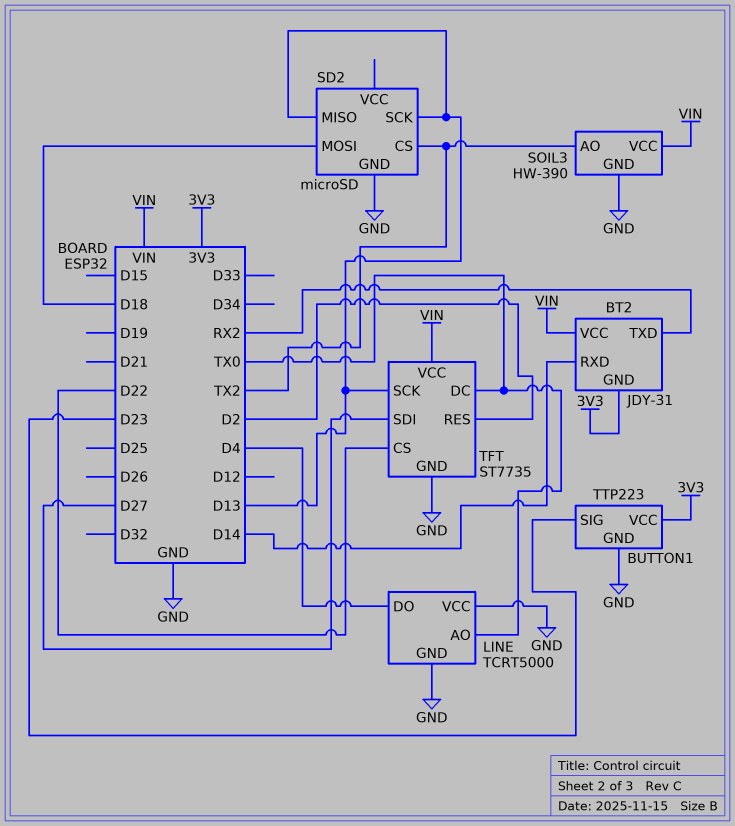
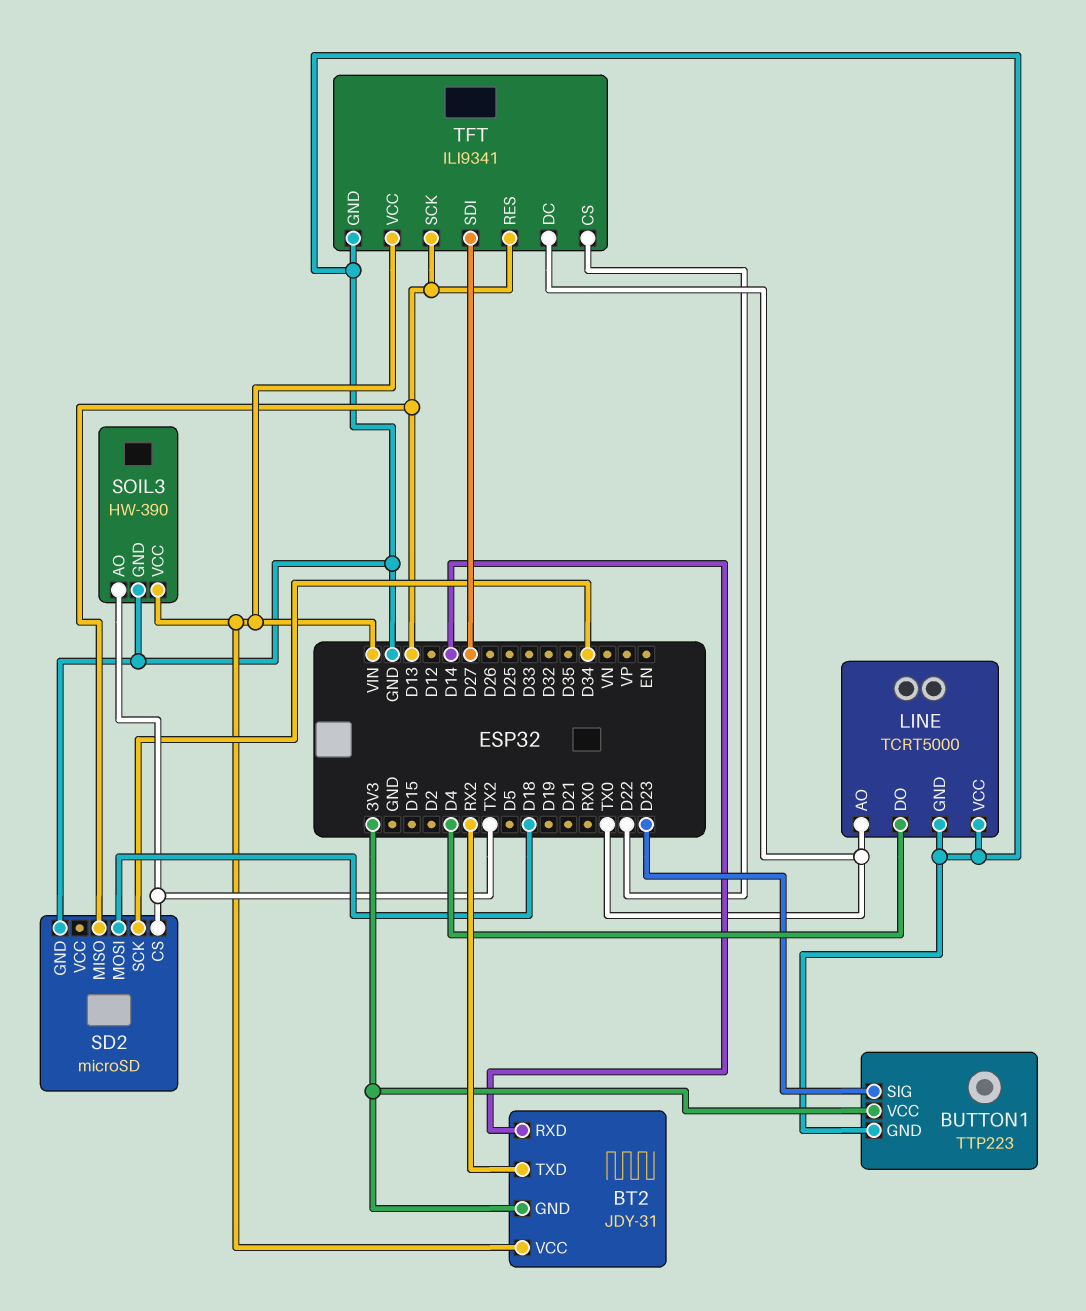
SD2 pin SCK: D13 -> D34
TFT: ST7735 -> ILI9341
TFT pin RES: D2 -> D13

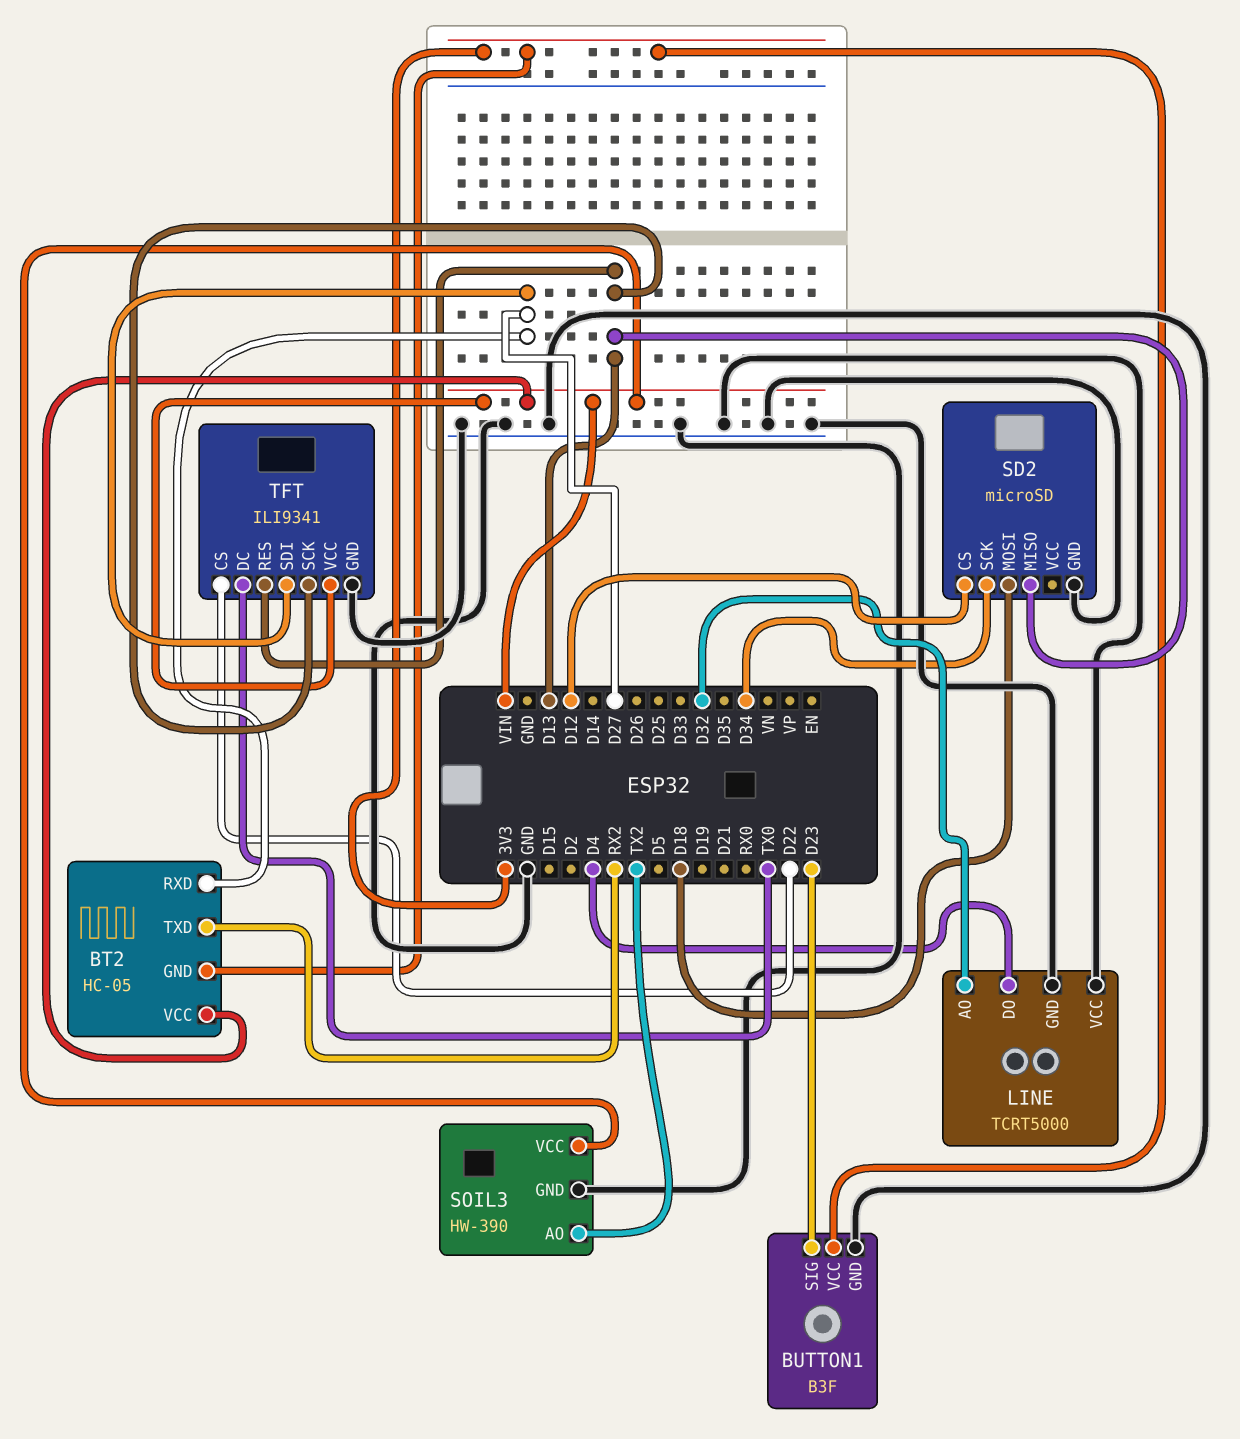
BT2: JDY-31 -> HC-05
BT2 pin RXD: D14 -> D27
BUTTON1: TTP223 -> B3F
LINE pin AO: TX0 -> D32
SD2 pin CS: TX2 -> D12

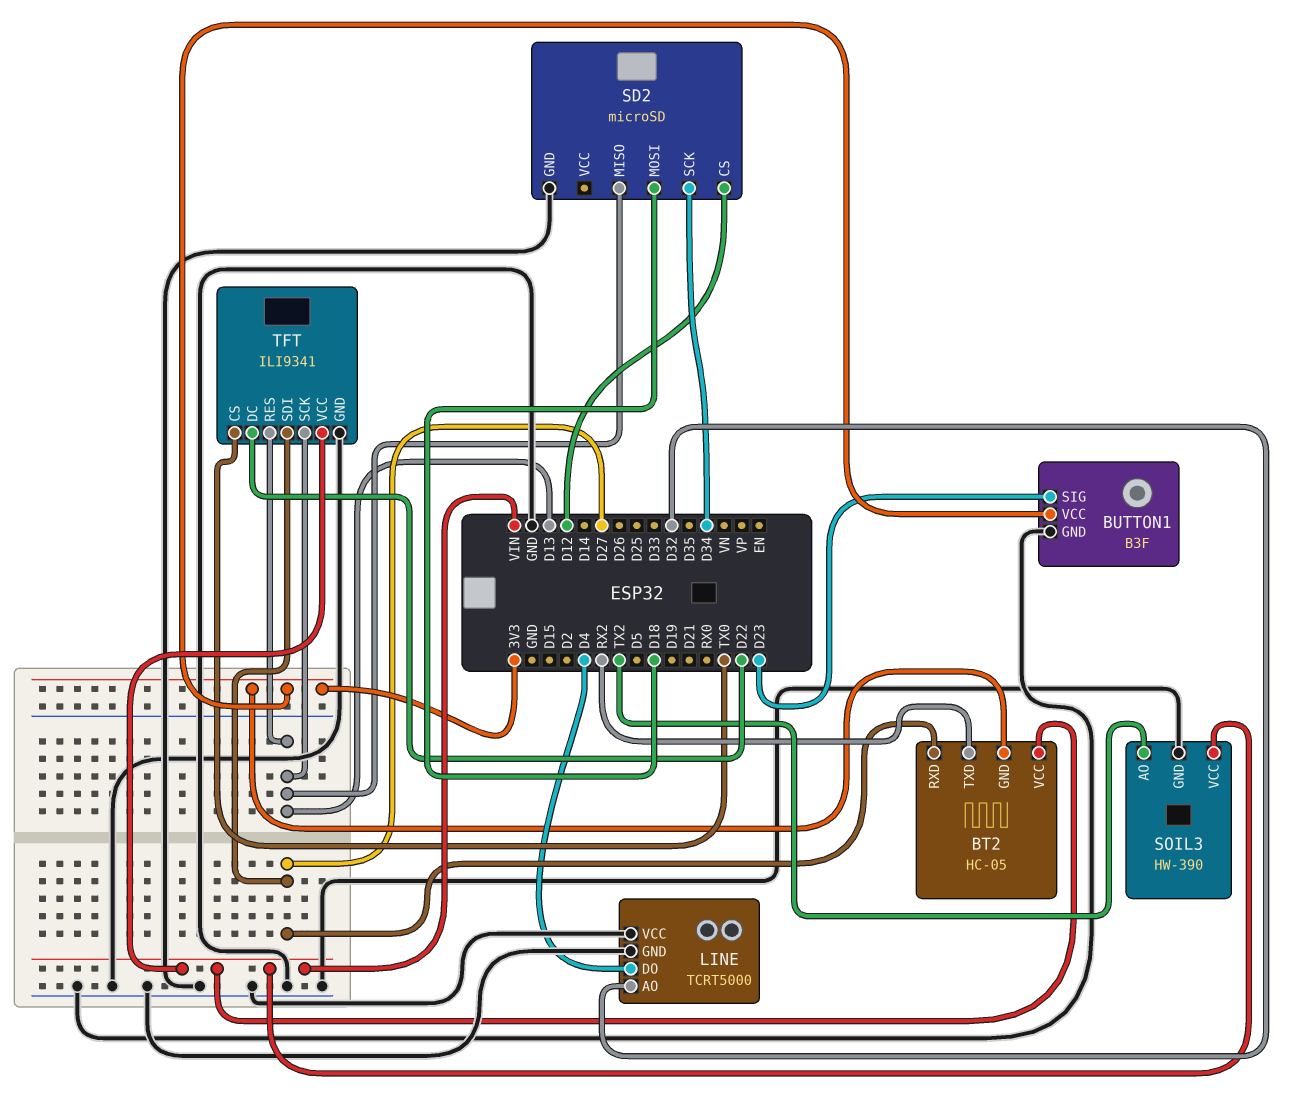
TFT pin CS: D22 -> TX0
TFT pin DC: TX0 -> D22

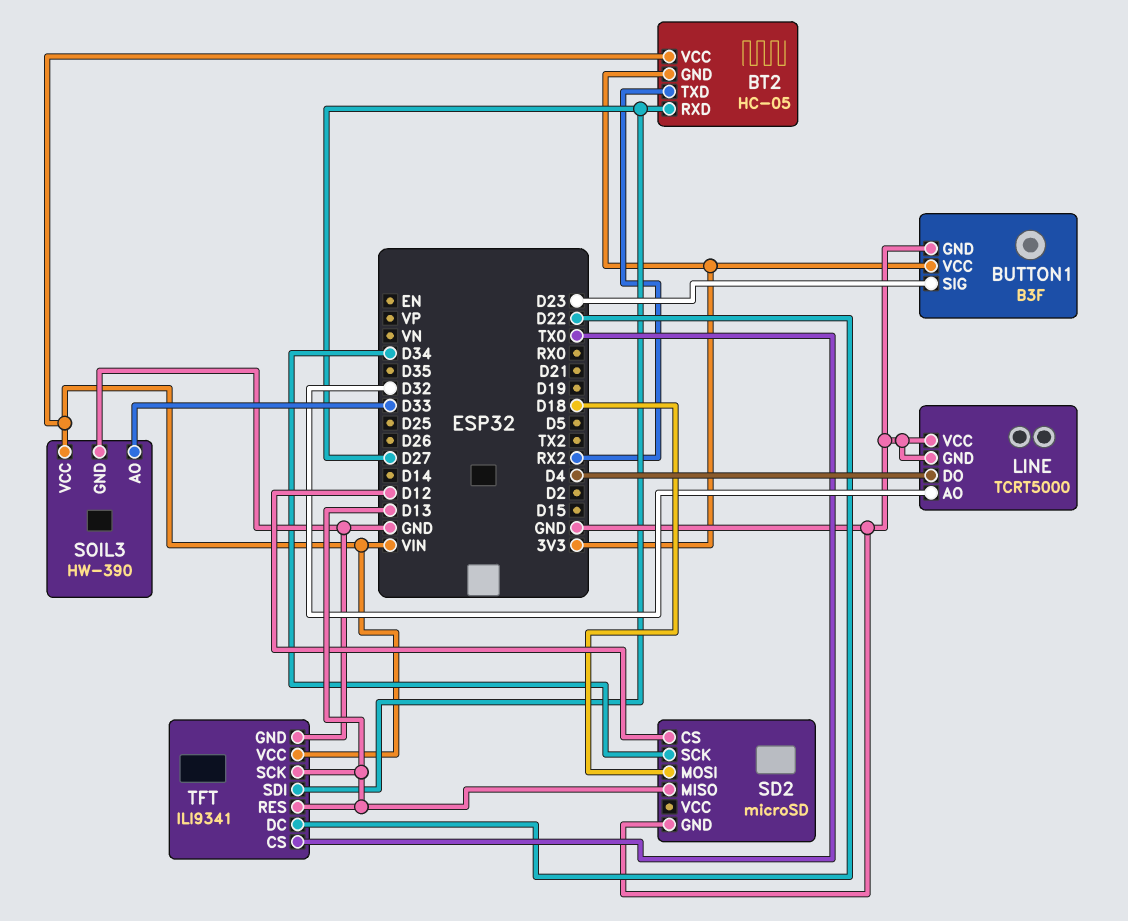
SOIL3 pin AO: TX2 -> D33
★ ★ ★ ★ ★ ★ ★
Activity
Nothing may be altered when you restate the records, but every picture must be dropped.

Your solution
SD2 pin SCK: D13 -> D34
TFT: ST7735 -> ILI9341
TFT pin RES: D2 -> D13

BT2: JDY-31 -> HC-05
BT2 pin RXD: D14 -> D27
BUTTON1: TTP223 -> B3F
LINE pin AO: TX0 -> D32
SD2 pin CS: TX2 -> D12

TFT pin CS: D22 -> TX0
TFT pin DC: TX0 -> D22

SOIL3 pin AO: TX2 -> D33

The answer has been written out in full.